Scene edit records:
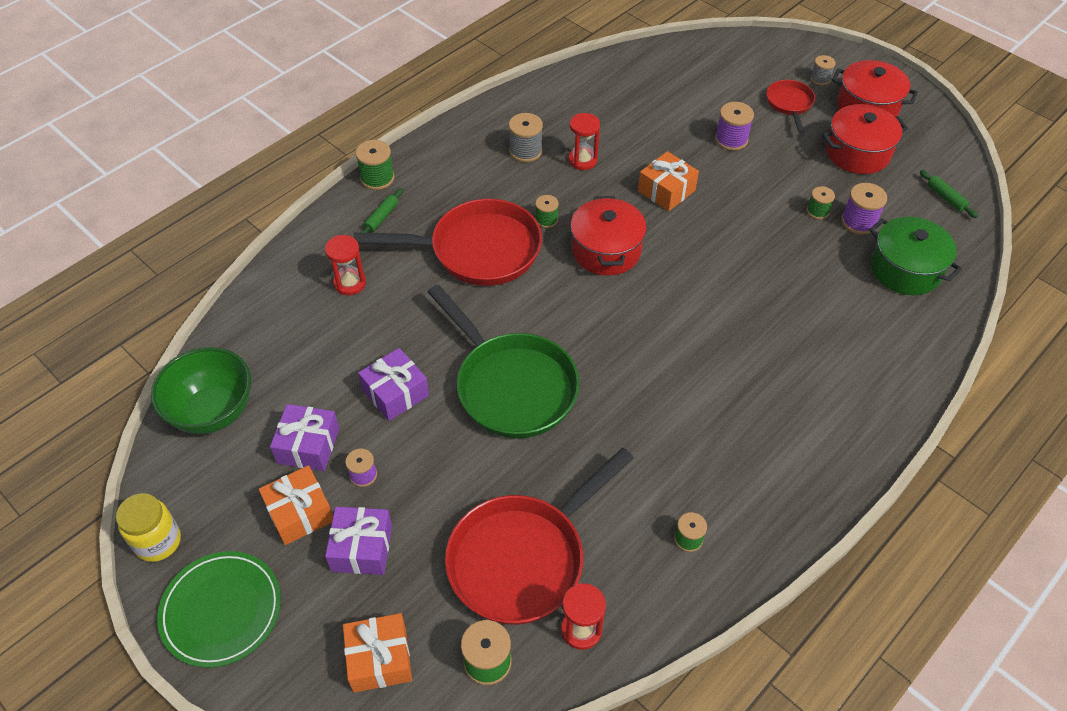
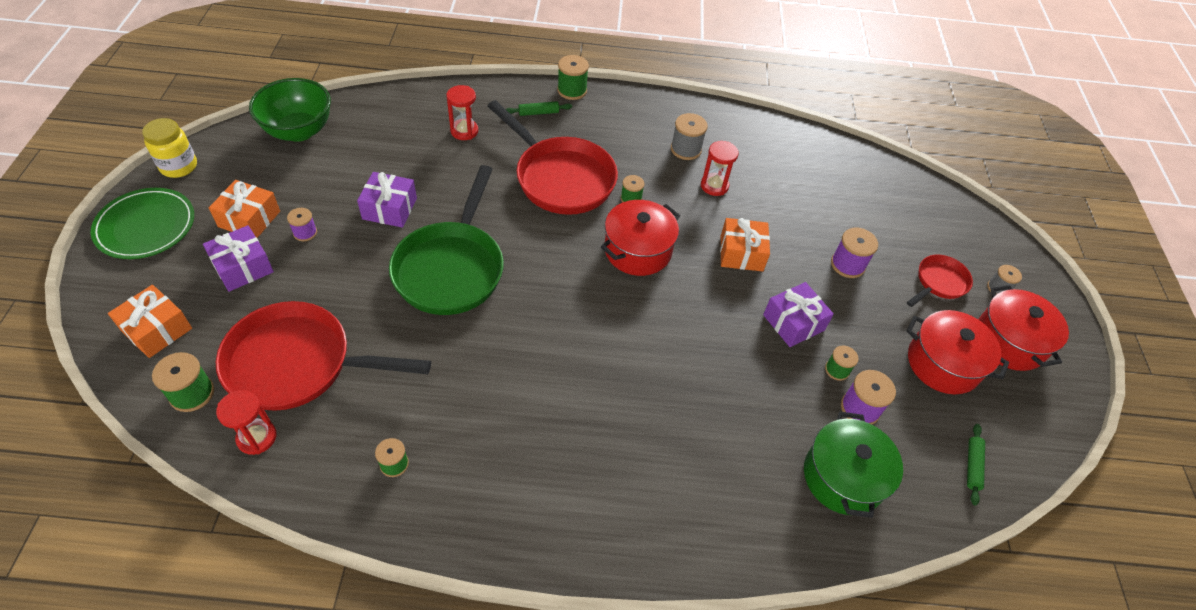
camera: 45 degrees right, 0 degrees up
(308, 446) = (307, 191): purple gift -> purple gift (793, 322)

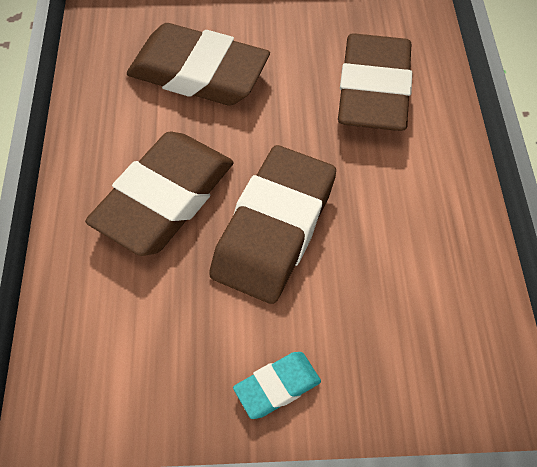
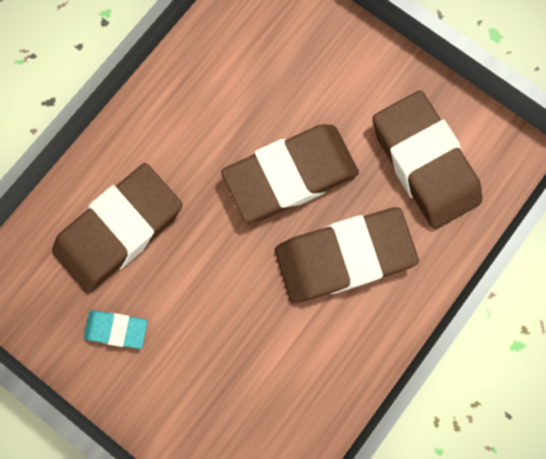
camera: 140 degrees left, 20 degrees up
(198, 73) = (232, 356): brown eraser -> brown eraser (424, 163)
(277, 386) = (371, 79): turquoise eraser -> turquoise eraser (117, 329)

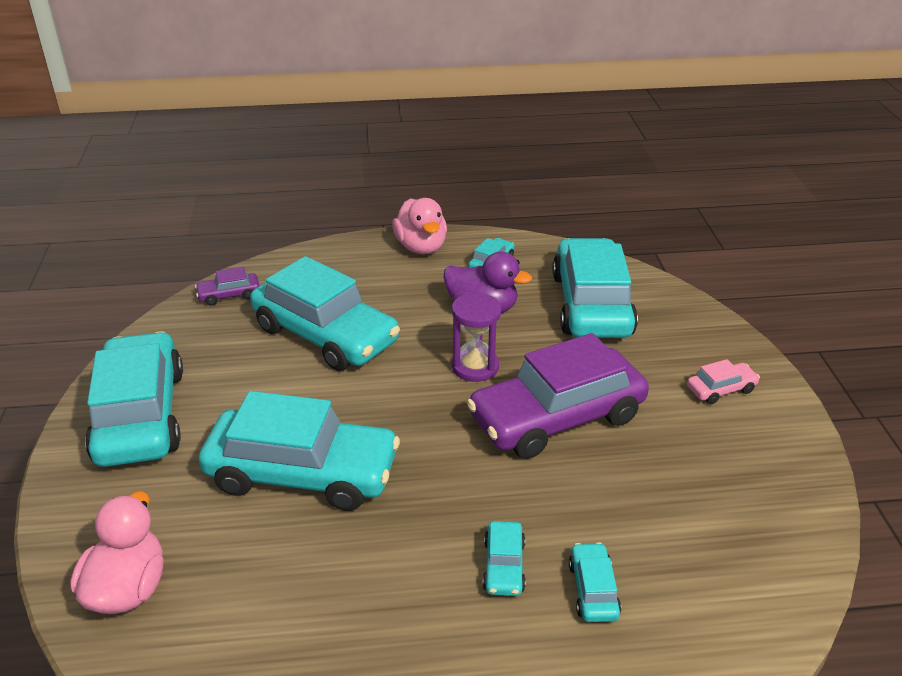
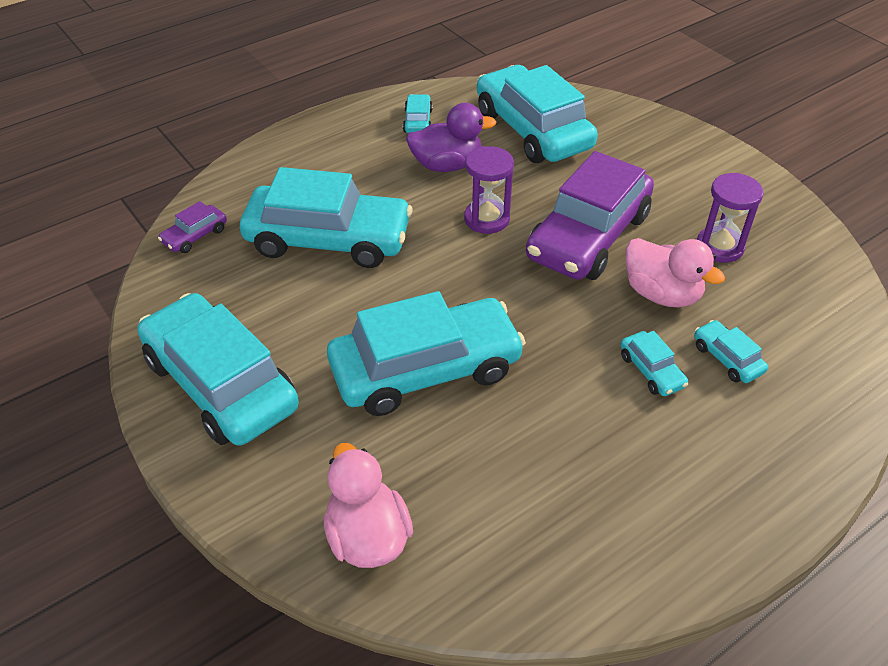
camera: 30 degrees left, 10 degrees up
(421, 247) = (340, 126): pink duck -> pink duck (661, 294)
(686, 479) = (719, 247): none -> purple hourglass
(721, 389) = (686, 166): pink car -> none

**Exercise directions:** Repeat only the stretch of lines starting at the one containing "camera: 30 degrees left, 10 degrees up" and running to the final line of the entries above.

**Your response:**
camera: 30 degrees left, 10 degrees up
(421, 247) = (340, 126): pink duck -> pink duck (661, 294)
(686, 479) = (719, 247): none -> purple hourglass
(721, 389) = (686, 166): pink car -> none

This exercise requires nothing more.